Goal of the exercise
Copy the whole listing below line for line, changing nothing.

================================

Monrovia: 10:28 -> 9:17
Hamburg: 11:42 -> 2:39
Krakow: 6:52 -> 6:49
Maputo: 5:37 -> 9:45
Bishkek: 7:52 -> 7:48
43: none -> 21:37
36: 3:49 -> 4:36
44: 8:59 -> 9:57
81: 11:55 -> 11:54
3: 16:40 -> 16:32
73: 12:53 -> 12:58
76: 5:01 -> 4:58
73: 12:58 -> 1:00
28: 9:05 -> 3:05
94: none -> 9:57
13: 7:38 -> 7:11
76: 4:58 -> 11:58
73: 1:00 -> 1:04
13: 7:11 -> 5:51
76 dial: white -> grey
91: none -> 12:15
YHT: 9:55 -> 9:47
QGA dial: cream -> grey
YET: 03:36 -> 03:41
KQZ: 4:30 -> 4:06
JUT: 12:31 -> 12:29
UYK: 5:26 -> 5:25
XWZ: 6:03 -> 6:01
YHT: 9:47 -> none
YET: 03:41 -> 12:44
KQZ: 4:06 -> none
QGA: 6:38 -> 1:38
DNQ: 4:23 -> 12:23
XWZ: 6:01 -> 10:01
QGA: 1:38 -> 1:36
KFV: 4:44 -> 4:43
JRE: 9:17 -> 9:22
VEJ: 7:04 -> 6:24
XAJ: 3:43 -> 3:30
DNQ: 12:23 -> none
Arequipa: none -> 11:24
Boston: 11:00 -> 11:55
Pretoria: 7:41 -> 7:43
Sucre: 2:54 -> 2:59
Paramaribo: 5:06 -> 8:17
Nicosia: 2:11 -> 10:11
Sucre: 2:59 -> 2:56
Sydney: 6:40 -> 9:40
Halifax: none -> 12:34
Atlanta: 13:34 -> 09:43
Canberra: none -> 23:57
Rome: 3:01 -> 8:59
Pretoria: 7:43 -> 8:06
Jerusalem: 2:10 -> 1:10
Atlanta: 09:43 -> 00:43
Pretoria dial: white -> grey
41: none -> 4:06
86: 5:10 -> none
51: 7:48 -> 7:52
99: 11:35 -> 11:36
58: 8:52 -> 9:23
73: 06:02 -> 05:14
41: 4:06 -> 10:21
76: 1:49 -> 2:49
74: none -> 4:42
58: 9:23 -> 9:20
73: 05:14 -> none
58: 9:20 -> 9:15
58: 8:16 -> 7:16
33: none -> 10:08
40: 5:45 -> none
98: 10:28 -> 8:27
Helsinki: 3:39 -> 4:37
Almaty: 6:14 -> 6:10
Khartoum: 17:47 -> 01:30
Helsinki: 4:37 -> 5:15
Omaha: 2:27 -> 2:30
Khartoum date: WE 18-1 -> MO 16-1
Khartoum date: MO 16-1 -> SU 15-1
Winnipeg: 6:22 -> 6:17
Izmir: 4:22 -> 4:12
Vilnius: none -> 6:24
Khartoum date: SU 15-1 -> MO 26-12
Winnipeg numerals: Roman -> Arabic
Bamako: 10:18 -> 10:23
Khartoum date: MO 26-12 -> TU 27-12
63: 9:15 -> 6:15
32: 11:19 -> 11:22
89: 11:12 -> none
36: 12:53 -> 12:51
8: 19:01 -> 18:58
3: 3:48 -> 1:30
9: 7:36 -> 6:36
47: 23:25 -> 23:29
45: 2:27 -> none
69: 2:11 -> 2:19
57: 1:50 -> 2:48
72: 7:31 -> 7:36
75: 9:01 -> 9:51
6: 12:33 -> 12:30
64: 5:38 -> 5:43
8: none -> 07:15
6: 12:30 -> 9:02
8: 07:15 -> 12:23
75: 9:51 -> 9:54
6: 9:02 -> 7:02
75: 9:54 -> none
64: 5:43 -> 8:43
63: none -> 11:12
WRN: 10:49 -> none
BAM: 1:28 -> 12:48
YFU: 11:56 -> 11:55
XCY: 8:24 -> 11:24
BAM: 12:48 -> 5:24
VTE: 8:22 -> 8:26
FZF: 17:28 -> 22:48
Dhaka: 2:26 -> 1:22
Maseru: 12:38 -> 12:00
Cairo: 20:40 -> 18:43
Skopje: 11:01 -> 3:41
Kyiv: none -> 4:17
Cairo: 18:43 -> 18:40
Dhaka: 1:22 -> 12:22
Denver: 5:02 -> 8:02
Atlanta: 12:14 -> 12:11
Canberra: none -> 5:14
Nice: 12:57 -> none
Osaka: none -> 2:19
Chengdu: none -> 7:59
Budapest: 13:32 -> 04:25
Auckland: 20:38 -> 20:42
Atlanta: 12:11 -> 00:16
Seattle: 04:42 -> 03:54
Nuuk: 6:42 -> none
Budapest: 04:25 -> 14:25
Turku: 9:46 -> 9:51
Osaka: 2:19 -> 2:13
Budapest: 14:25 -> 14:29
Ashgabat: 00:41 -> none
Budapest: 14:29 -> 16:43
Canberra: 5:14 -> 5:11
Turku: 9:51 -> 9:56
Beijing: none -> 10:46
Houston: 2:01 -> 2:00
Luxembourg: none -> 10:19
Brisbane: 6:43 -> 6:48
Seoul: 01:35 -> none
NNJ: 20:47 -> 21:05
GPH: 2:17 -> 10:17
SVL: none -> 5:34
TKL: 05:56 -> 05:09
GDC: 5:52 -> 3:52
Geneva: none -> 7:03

================================

Reply to the task
Monrovia: 10:28 -> 9:17
Hamburg: 11:42 -> 2:39
Krakow: 6:52 -> 6:49
Maputo: 5:37 -> 9:45
Bishkek: 7:52 -> 7:48
43: none -> 21:37
36: 3:49 -> 4:36
44: 8:59 -> 9:57
81: 11:55 -> 11:54
3: 16:40 -> 16:32
73: 12:53 -> 12:58
76: 5:01 -> 4:58
73: 12:58 -> 1:00
28: 9:05 -> 3:05
94: none -> 9:57
13: 7:38 -> 7:11
76: 4:58 -> 11:58
73: 1:00 -> 1:04
13: 7:11 -> 5:51
76 dial: white -> grey
91: none -> 12:15
YHT: 9:55 -> 9:47
QGA dial: cream -> grey
YET: 03:36 -> 03:41
KQZ: 4:30 -> 4:06
JUT: 12:31 -> 12:29
UYK: 5:26 -> 5:25
XWZ: 6:03 -> 6:01
YHT: 9:47 -> none
YET: 03:41 -> 12:44
KQZ: 4:06 -> none
QGA: 6:38 -> 1:38
DNQ: 4:23 -> 12:23
XWZ: 6:01 -> 10:01
QGA: 1:38 -> 1:36
KFV: 4:44 -> 4:43
JRE: 9:17 -> 9:22
VEJ: 7:04 -> 6:24
XAJ: 3:43 -> 3:30
DNQ: 12:23 -> none
Arequipa: none -> 11:24
Boston: 11:00 -> 11:55
Pretoria: 7:41 -> 7:43
Sucre: 2:54 -> 2:59
Paramaribo: 5:06 -> 8:17
Nicosia: 2:11 -> 10:11
Sucre: 2:59 -> 2:56
Sydney: 6:40 -> 9:40
Halifax: none -> 12:34
Atlanta: 13:34 -> 09:43
Canberra: none -> 23:57
Rome: 3:01 -> 8:59
Pretoria: 7:43 -> 8:06
Jerusalem: 2:10 -> 1:10
Atlanta: 09:43 -> 00:43
Pretoria dial: white -> grey
41: none -> 4:06
86: 5:10 -> none
51: 7:48 -> 7:52
99: 11:35 -> 11:36
58: 8:52 -> 9:23
73: 06:02 -> 05:14
41: 4:06 -> 10:21
76: 1:49 -> 2:49
74: none -> 4:42
58: 9:23 -> 9:20
73: 05:14 -> none
58: 9:20 -> 9:15
58: 8:16 -> 7:16
33: none -> 10:08
40: 5:45 -> none
98: 10:28 -> 8:27
Helsinki: 3:39 -> 4:37
Almaty: 6:14 -> 6:10
Khartoum: 17:47 -> 01:30
Helsinki: 4:37 -> 5:15
Omaha: 2:27 -> 2:30
Khartoum date: WE 18-1 -> MO 16-1
Khartoum date: MO 16-1 -> SU 15-1
Winnipeg: 6:22 -> 6:17
Izmir: 4:22 -> 4:12
Vilnius: none -> 6:24
Khartoum date: SU 15-1 -> MO 26-12
Winnipeg numerals: Roman -> Arabic
Bamako: 10:18 -> 10:23
Khartoum date: MO 26-12 -> TU 27-12
63: 9:15 -> 6:15
32: 11:19 -> 11:22
89: 11:12 -> none
36: 12:53 -> 12:51
8: 19:01 -> 18:58
3: 3:48 -> 1:30
9: 7:36 -> 6:36
47: 23:25 -> 23:29
45: 2:27 -> none
69: 2:11 -> 2:19
57: 1:50 -> 2:48
72: 7:31 -> 7:36
75: 9:01 -> 9:51
6: 12:33 -> 12:30
64: 5:38 -> 5:43
8: none -> 07:15
6: 12:30 -> 9:02
8: 07:15 -> 12:23
75: 9:51 -> 9:54
6: 9:02 -> 7:02
75: 9:54 -> none
64: 5:43 -> 8:43
63: none -> 11:12
WRN: 10:49 -> none
BAM: 1:28 -> 12:48
YFU: 11:56 -> 11:55
XCY: 8:24 -> 11:24
BAM: 12:48 -> 5:24
VTE: 8:22 -> 8:26
FZF: 17:28 -> 22:48
Dhaka: 2:26 -> 1:22
Maseru: 12:38 -> 12:00
Cairo: 20:40 -> 18:43
Skopje: 11:01 -> 3:41
Kyiv: none -> 4:17
Cairo: 18:43 -> 18:40
Dhaka: 1:22 -> 12:22
Denver: 5:02 -> 8:02
Atlanta: 12:14 -> 12:11
Canberra: none -> 5:14
Nice: 12:57 -> none
Osaka: none -> 2:19
Chengdu: none -> 7:59
Budapest: 13:32 -> 04:25
Auckland: 20:38 -> 20:42
Atlanta: 12:11 -> 00:16
Seattle: 04:42 -> 03:54
Nuuk: 6:42 -> none
Budapest: 04:25 -> 14:25
Turku: 9:46 -> 9:51
Osaka: 2:19 -> 2:13
Budapest: 14:25 -> 14:29
Ashgabat: 00:41 -> none
Budapest: 14:29 -> 16:43
Canberra: 5:14 -> 5:11
Turku: 9:51 -> 9:56
Beijing: none -> 10:46
Houston: 2:01 -> 2:00
Luxembourg: none -> 10:19
Brisbane: 6:43 -> 6:48
Seoul: 01:35 -> none
NNJ: 20:47 -> 21:05
GPH: 2:17 -> 10:17
SVL: none -> 5:34
TKL: 05:56 -> 05:09
GDC: 5:52 -> 3:52
Geneva: none -> 7:03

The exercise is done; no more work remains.